» **Set problem**
Copy out all of the material below word for word, with no changes.
=== Supplied records ===
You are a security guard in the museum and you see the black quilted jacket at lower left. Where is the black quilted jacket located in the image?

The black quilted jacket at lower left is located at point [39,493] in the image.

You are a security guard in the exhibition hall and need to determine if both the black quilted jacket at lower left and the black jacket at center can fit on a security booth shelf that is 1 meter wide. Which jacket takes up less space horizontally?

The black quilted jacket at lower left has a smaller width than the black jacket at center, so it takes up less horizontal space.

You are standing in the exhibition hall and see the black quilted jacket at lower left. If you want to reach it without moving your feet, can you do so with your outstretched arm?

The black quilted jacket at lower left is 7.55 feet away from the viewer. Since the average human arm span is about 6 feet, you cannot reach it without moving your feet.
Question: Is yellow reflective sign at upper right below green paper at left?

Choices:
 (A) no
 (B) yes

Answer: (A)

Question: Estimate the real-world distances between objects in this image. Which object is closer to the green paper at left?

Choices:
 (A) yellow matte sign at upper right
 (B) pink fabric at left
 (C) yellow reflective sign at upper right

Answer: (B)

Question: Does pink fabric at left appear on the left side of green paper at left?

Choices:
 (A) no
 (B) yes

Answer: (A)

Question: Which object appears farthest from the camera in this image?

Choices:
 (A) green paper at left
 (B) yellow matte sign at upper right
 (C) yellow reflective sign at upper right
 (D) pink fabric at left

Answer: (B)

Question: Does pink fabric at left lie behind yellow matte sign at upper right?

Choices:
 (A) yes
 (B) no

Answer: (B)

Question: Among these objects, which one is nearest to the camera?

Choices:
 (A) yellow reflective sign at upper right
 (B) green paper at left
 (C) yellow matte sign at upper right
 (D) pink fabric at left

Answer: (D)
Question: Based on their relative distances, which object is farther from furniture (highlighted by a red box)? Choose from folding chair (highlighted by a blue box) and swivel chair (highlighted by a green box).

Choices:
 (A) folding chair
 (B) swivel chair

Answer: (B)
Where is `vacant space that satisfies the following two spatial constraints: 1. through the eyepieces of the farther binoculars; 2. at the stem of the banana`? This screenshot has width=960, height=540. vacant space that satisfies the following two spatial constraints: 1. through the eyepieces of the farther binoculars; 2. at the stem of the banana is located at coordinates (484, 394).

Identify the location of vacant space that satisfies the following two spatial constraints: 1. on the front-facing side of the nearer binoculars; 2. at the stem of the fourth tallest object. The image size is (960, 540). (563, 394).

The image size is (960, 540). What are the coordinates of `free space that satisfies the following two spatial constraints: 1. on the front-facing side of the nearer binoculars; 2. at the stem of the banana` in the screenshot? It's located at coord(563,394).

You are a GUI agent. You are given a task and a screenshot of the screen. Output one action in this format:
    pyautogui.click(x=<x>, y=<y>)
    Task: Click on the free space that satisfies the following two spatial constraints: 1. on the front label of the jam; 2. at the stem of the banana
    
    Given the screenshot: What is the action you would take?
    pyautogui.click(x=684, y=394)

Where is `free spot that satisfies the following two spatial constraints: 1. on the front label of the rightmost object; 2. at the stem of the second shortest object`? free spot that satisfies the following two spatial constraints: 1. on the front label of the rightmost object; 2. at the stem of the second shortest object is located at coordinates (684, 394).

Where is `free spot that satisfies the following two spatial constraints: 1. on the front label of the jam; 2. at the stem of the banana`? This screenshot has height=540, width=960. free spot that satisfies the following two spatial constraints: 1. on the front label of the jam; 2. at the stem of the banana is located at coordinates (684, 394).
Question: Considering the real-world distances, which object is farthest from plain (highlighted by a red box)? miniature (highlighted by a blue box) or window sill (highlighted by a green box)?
===
» **Problem solution**
You are a security guard in the museum and you see the black quilted jacket at lower left. Where is the black quilted jacket located in the image?

The black quilted jacket at lower left is located at point [39,493] in the image.

You are a security guard in the exhibition hall and need to determine if both the black quilted jacket at lower left and the black jacket at center can fit on a security booth shelf that is 1 meter wide. Which jacket takes up less space horizontally?

The black quilted jacket at lower left has a smaller width than the black jacket at center, so it takes up less horizontal space.

You are standing in the exhibition hall and see the black quilted jacket at lower left. If you want to reach it without moving your feet, can you do so with your outstretched arm?

The black quilted jacket at lower left is 7.55 feet away from the viewer. Since the average human arm span is about 6 feet, you cannot reach it without moving your feet.
Question: Is yellow reflective sign at upper right below green paper at left?

Choices:
 (A) no
 (B) yes

Answer: (A)

Question: Estimate the real-world distances between objects in this image. Which object is closer to the green paper at left?

Choices:
 (A) yellow matte sign at upper right
 (B) pink fabric at left
 (C) yellow reflective sign at upper right

Answer: (B)

Question: Does pink fabric at left appear on the left side of green paper at left?

Choices:
 (A) no
 (B) yes

Answer: (A)

Question: Which object appears farthest from the camera in this image?

Choices:
 (A) green paper at left
 (B) yellow matte sign at upper right
 (C) yellow reflective sign at upper right
 (D) pink fabric at left

Answer: (B)

Question: Does pink fabric at left lie behind yellow matte sign at upper right?

Choices:
 (A) yes
 (B) no

Answer: (B)

Question: Among these objects, which one is nearest to the camera?

Choices:
 (A) yellow reflective sign at upper right
 (B) green paper at left
 (C) yellow matte sign at upper right
 (D) pink fabric at left

Answer: (D)
Question: Based on their relative distances, which object is farther from furniture (highlighted by a red box)? Choose from folding chair (highlighted by a blue box) and swivel chair (highlighted by a green box).

Choices:
 (A) folding chair
 (B) swivel chair

Answer: (B)
Where is `vacant space that satisfies the following two spatial constraints: 1. through the eyepieces of the farther binoculars; 2. at the stem of the banana`? This screenshot has width=960, height=540. vacant space that satisfies the following two spatial constraints: 1. through the eyepieces of the farther binoculars; 2. at the stem of the banana is located at coordinates (484, 394).

Identify the location of vacant space that satisfies the following two spatial constraints: 1. on the front-facing side of the nearer binoculars; 2. at the stem of the fourth tallest object. The image size is (960, 540). (563, 394).

The image size is (960, 540). What are the coordinates of `free space that satisfies the following two spatial constraints: 1. on the front-facing side of the nearer binoculars; 2. at the stem of the banana` in the screenshot? It's located at coord(563,394).

You are a GUI agent. You are given a task and a screenshot of the screen. Output one action in this format:
    pyautogui.click(x=<x>, y=<y>)
    Task: Click on the free space that satisfies the following two spatial constraints: 1. on the front label of the jam; 2. at the stem of the banana
    
    Given the screenshot: What is the action you would take?
    pyautogui.click(x=684, y=394)

Where is `free spot that satisfies the following two spatial constraints: 1. on the front label of the rightmost object; 2. at the stem of the second shortest object`? free spot that satisfies the following two spatial constraints: 1. on the front label of the rightmost object; 2. at the stem of the second shortest object is located at coordinates (684, 394).

Where is `free spot that satisfies the following two spatial constraints: 1. on the front label of the jam; 2. at the stem of the banana`? This screenshot has height=540, width=960. free spot that satisfies the following two spatial constraints: 1. on the front label of the jam; 2. at the stem of the banana is located at coordinates (684, 394).
Question: Considering the real-world distances, which object is farthest from plain (highlighted by a red box)? miniature (highlighted by a blue box) or window sill (highlighted by a green box)?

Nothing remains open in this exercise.